# Before-and-after object listings:
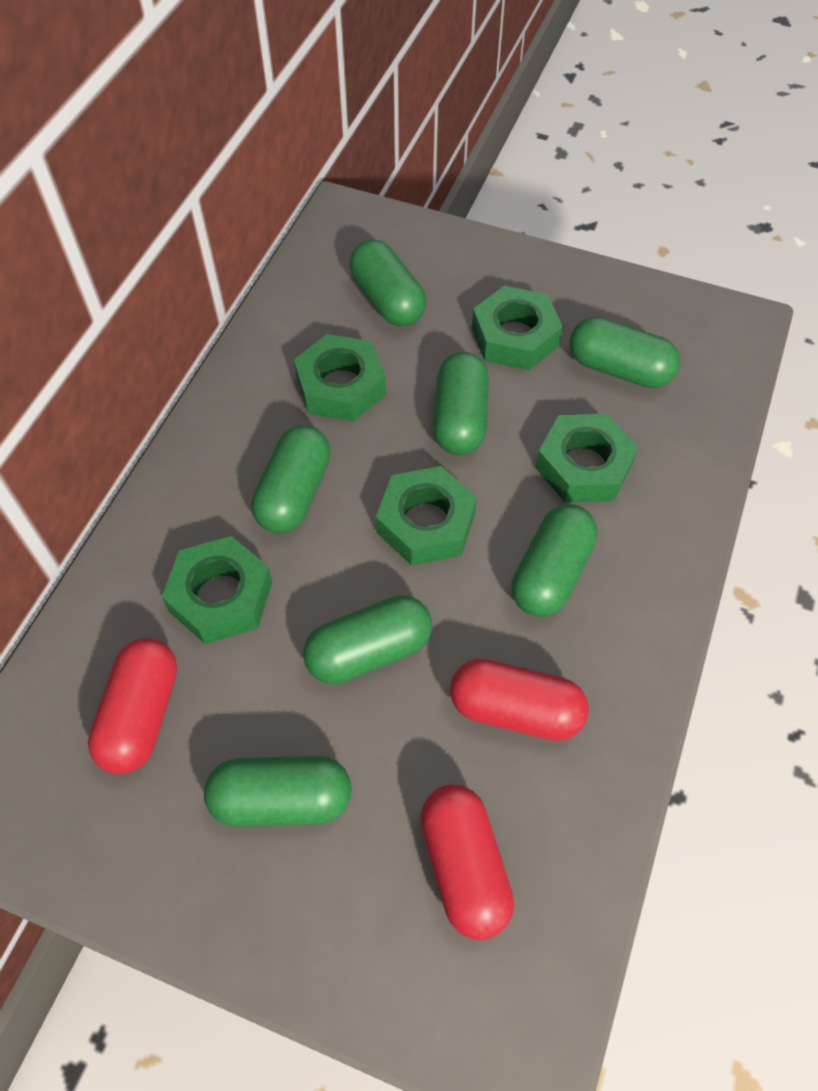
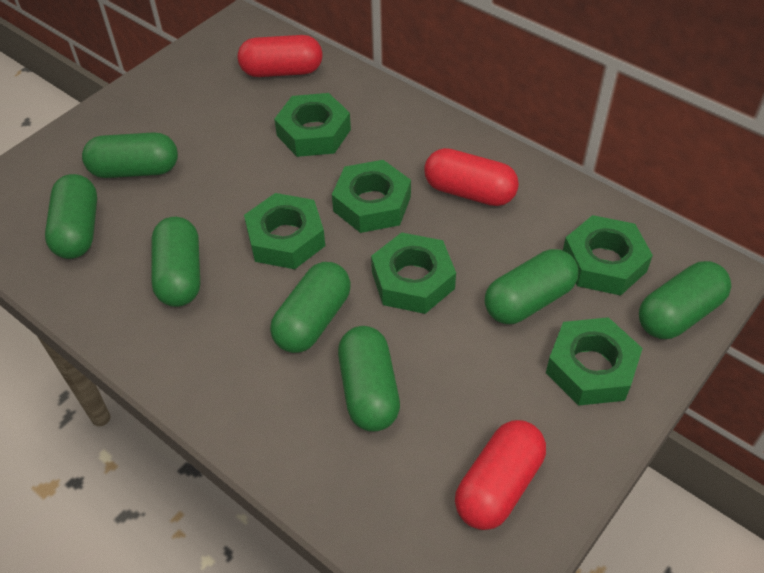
green nut: 5 -> 6

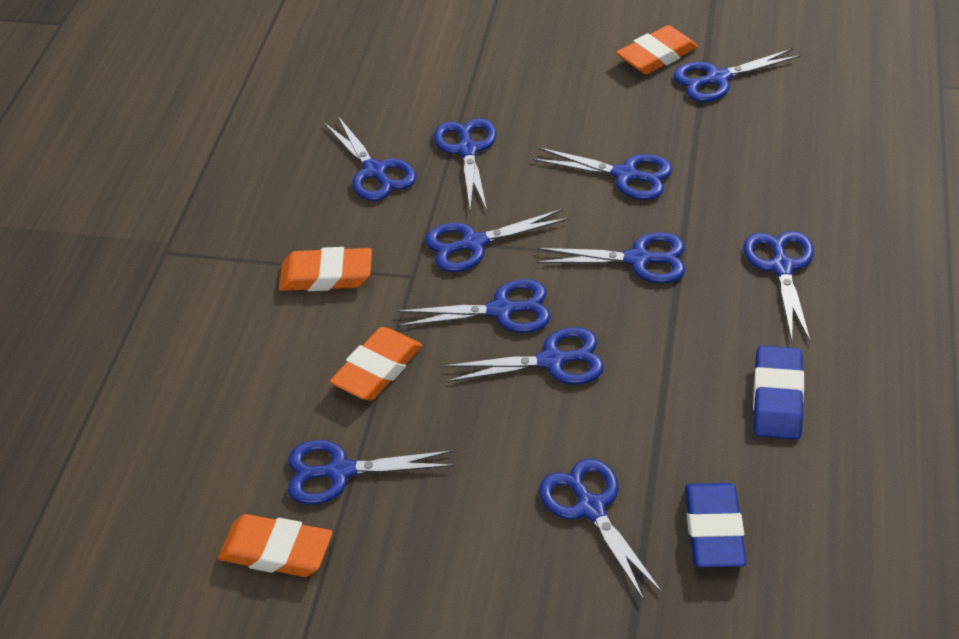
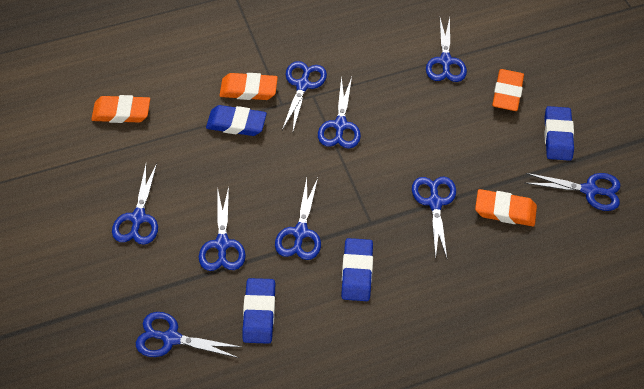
blue eraser: 2 -> 4
blue scissors: 11 -> 9

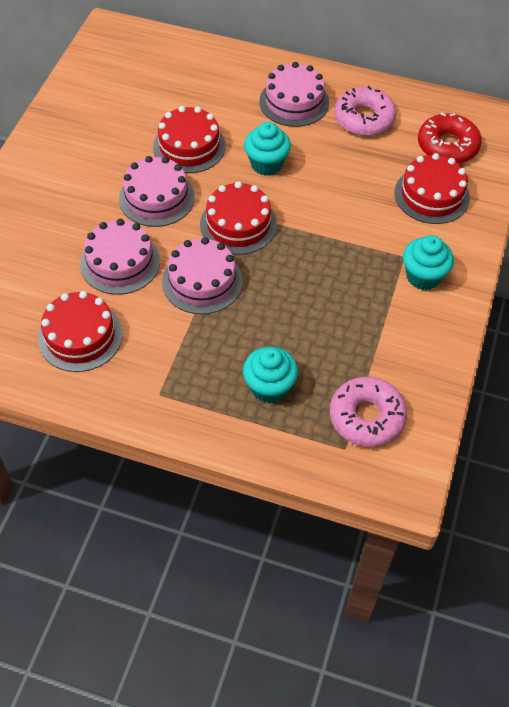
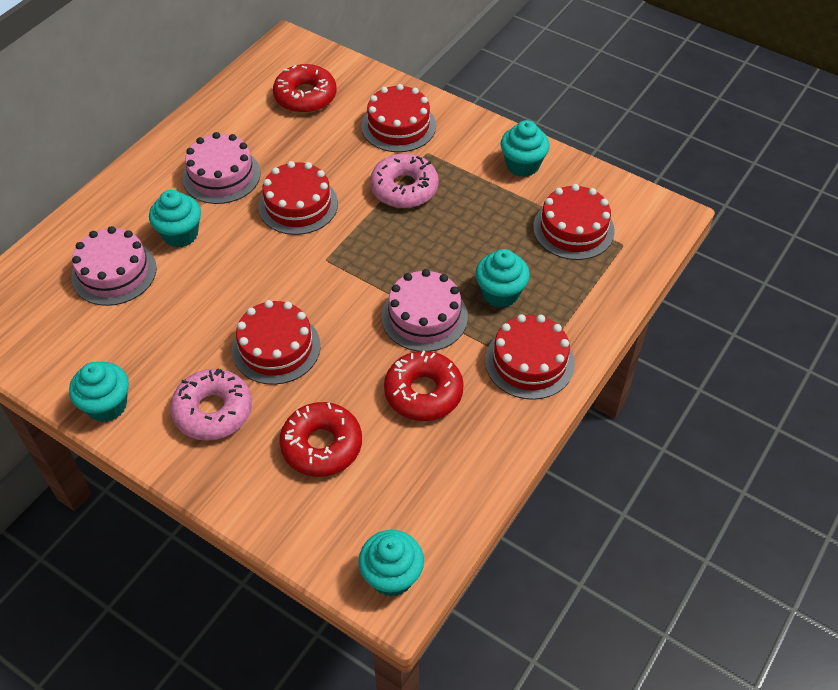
pink cake: 4 -> 3
red cake: 4 -> 5
red donut: 1 -> 3
turquoise cupcake: 3 -> 5

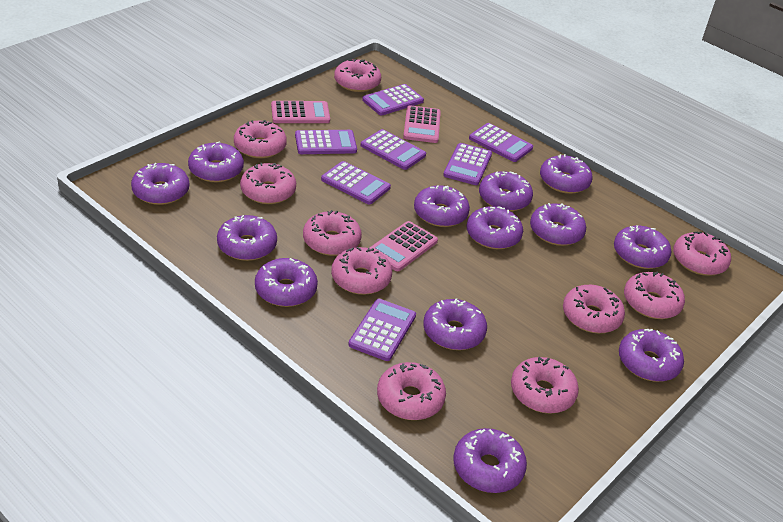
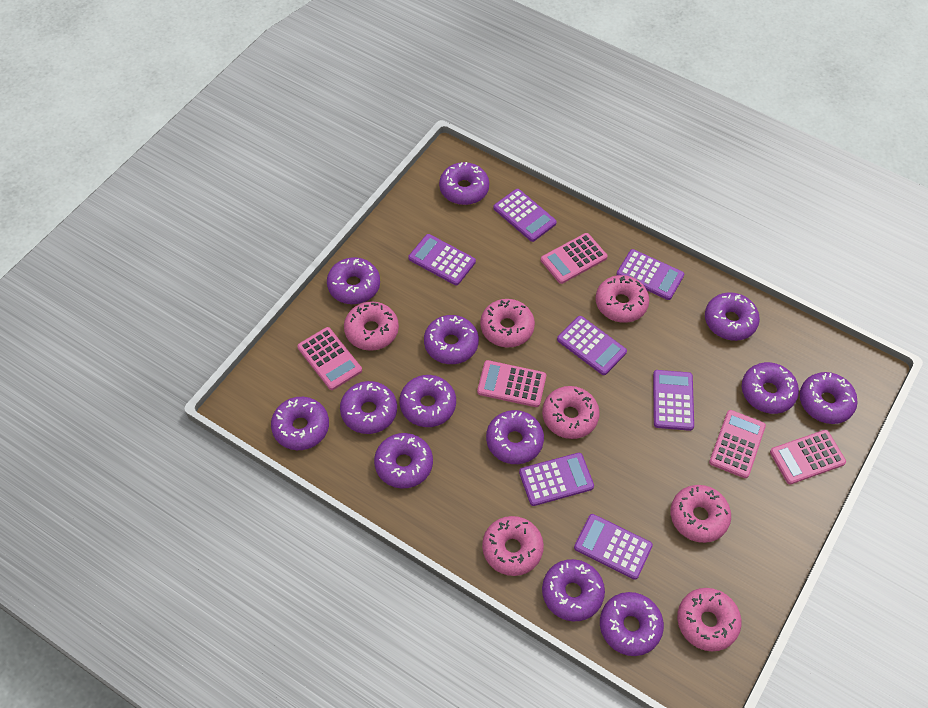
pink calculator: 3 -> 5
pink donut: 10 -> 7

# Work task:
Nothing but the lines from the line containing "blue eraser: 2 -> 4" through the last line of the records above is to be extracted, exactly and with no pictures.

# Worked solution:
blue eraser: 2 -> 4
blue scissors: 11 -> 9

pink cake: 4 -> 3
red cake: 4 -> 5
red donut: 1 -> 3
turquoise cupcake: 3 -> 5

pink calculator: 3 -> 5
pink donut: 10 -> 7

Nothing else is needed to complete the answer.